DATASET ENTRIES:
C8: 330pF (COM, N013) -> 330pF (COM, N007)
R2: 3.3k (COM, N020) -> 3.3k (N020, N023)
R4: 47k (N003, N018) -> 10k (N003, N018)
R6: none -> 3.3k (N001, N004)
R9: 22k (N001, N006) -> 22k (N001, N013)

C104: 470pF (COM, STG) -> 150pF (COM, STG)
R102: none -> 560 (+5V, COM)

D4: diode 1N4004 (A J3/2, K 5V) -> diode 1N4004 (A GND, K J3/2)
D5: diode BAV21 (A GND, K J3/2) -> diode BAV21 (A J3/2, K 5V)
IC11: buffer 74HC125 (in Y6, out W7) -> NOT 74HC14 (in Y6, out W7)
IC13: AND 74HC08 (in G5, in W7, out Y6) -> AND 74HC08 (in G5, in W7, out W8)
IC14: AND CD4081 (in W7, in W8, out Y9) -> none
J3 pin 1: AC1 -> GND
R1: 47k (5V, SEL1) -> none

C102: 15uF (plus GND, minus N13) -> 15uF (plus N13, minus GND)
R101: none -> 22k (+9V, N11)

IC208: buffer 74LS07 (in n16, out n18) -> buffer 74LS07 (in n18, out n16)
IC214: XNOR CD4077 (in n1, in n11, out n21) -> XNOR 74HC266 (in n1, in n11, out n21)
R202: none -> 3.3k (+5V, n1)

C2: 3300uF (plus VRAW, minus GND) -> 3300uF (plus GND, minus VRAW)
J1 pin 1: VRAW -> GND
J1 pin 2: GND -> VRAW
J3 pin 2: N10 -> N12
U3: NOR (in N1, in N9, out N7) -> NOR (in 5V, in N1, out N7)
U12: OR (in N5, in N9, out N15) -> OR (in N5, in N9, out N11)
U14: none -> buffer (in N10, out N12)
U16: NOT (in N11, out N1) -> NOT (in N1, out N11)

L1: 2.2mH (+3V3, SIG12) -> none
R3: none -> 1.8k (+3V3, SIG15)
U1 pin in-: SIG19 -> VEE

AIM OF THE EXERCISE: After finding the line that contains "R1: 47k (5V, SEL1) -> none" in the records above, copy that line and each one after it exactly, through the final line.

OUTPUT OF THE EXERCISE:
R1: 47k (5V, SEL1) -> none

C102: 15uF (plus GND, minus N13) -> 15uF (plus N13, minus GND)
R101: none -> 22k (+9V, N11)

IC208: buffer 74LS07 (in n16, out n18) -> buffer 74LS07 (in n18, out n16)
IC214: XNOR CD4077 (in n1, in n11, out n21) -> XNOR 74HC266 (in n1, in n11, out n21)
R202: none -> 3.3k (+5V, n1)

C2: 3300uF (plus VRAW, minus GND) -> 3300uF (plus GND, minus VRAW)
J1 pin 1: VRAW -> GND
J1 pin 2: GND -> VRAW
J3 pin 2: N10 -> N12
U3: NOR (in N1, in N9, out N7) -> NOR (in 5V, in N1, out N7)
U12: OR (in N5, in N9, out N15) -> OR (in N5, in N9, out N11)
U14: none -> buffer (in N10, out N12)
U16: NOT (in N11, out N1) -> NOT (in N1, out N11)

L1: 2.2mH (+3V3, SIG12) -> none
R3: none -> 1.8k (+3V3, SIG15)
U1 pin in-: SIG19 -> VEE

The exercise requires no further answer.